* **Task objective**:
Arrange the lines from the one containing "Total [194, 1020]" through the one containing "Al Masry [106, 716]" as a numbered list, leaving out any blank lines. Start at the line that has "Total [194, 1020]" and stop after the line that has "Al Masry [106, 716]".

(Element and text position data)
#####

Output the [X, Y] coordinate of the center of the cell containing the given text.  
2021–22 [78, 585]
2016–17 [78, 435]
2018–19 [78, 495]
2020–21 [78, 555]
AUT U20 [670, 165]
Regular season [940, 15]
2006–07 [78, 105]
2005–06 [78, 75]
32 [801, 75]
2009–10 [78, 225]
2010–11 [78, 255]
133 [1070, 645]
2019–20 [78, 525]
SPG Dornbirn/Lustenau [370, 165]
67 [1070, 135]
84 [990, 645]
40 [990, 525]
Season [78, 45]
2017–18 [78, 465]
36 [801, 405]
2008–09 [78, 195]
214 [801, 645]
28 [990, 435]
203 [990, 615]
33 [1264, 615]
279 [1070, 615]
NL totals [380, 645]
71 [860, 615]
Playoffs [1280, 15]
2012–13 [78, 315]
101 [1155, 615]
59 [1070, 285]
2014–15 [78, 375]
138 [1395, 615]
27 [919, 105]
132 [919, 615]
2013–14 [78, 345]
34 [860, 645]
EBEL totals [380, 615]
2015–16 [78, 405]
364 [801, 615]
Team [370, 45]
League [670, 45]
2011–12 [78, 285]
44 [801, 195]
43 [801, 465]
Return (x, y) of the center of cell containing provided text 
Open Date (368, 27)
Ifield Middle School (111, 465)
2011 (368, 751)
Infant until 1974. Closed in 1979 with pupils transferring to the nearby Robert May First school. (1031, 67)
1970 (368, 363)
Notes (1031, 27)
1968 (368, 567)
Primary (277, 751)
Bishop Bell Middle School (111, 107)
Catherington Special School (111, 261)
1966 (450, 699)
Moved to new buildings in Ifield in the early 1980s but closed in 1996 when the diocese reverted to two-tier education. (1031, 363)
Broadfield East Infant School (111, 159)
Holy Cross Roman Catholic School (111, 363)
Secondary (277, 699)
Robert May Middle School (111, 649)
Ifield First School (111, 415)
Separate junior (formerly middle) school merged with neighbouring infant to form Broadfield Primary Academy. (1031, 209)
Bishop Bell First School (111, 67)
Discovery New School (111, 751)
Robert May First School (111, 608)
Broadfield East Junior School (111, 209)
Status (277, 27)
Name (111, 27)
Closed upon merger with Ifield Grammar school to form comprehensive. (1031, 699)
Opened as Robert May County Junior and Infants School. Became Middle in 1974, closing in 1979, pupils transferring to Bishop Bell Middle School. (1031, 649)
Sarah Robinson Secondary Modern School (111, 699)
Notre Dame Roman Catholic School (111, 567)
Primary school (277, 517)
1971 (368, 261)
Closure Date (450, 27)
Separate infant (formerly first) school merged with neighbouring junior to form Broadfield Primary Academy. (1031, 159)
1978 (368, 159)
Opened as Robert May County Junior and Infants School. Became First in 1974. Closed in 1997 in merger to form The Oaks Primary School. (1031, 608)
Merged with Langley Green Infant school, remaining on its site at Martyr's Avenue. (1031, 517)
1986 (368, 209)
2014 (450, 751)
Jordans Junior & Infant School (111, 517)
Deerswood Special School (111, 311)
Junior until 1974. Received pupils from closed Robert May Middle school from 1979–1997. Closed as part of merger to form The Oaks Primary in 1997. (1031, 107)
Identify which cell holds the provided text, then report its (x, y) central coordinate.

#####

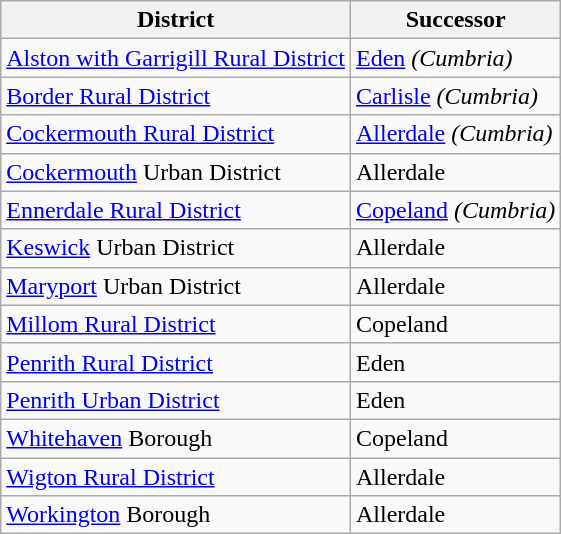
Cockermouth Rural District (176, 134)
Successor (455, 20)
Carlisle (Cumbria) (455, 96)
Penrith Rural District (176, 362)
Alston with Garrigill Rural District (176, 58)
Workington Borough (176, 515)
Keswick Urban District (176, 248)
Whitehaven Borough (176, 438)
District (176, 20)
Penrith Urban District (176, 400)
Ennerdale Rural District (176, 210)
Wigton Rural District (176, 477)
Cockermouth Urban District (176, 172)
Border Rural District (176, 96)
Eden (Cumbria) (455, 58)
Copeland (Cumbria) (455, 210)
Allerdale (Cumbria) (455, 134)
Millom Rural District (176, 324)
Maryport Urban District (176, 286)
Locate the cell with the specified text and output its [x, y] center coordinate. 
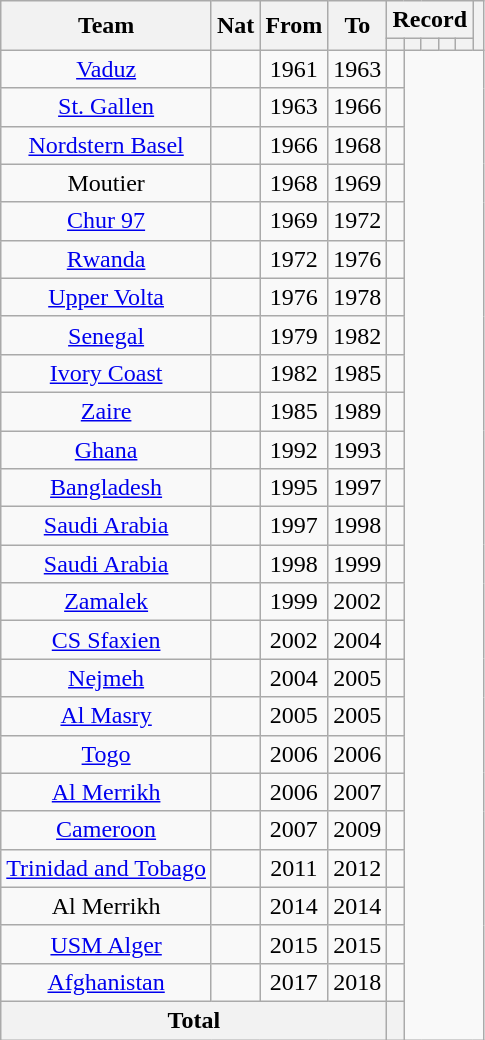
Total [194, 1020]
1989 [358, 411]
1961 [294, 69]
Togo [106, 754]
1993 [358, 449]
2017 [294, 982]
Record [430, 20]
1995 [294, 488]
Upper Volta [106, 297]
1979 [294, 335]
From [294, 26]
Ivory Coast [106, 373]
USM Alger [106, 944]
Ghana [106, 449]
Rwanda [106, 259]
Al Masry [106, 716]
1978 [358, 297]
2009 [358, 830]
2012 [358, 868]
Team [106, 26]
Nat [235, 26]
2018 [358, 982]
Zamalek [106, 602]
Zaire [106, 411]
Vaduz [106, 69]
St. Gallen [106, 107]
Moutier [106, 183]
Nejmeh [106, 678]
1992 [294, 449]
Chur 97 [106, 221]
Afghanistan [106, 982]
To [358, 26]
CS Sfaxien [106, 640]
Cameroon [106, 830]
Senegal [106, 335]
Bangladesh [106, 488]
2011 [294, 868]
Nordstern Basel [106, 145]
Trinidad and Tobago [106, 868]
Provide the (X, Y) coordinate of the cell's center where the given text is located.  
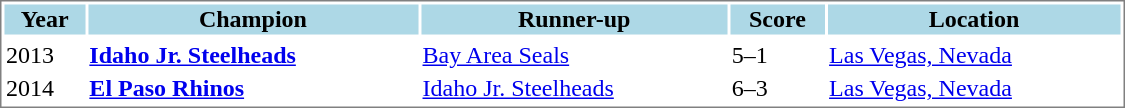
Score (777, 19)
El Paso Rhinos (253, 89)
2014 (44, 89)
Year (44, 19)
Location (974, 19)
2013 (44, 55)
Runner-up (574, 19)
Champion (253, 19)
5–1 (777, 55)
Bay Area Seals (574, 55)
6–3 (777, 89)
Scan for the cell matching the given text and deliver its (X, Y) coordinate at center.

#####

* **Written answer**:
1. Total [194, 1020]
2. 1989 [358, 411]
3. 1961 [294, 69]
4. Togo [106, 754]
5. 1993 [358, 449]
6. 2017 [294, 982]
7. Record [430, 20]
8. 1995 [294, 488]
9. Upper Volta [106, 297]
10. 1979 [294, 335]
11. From [294, 26]
12. Ivory Coast [106, 373]
13. USM Alger [106, 944]
14. Ghana [106, 449]
15. Rwanda [106, 259]
16. Al Masry [106, 716]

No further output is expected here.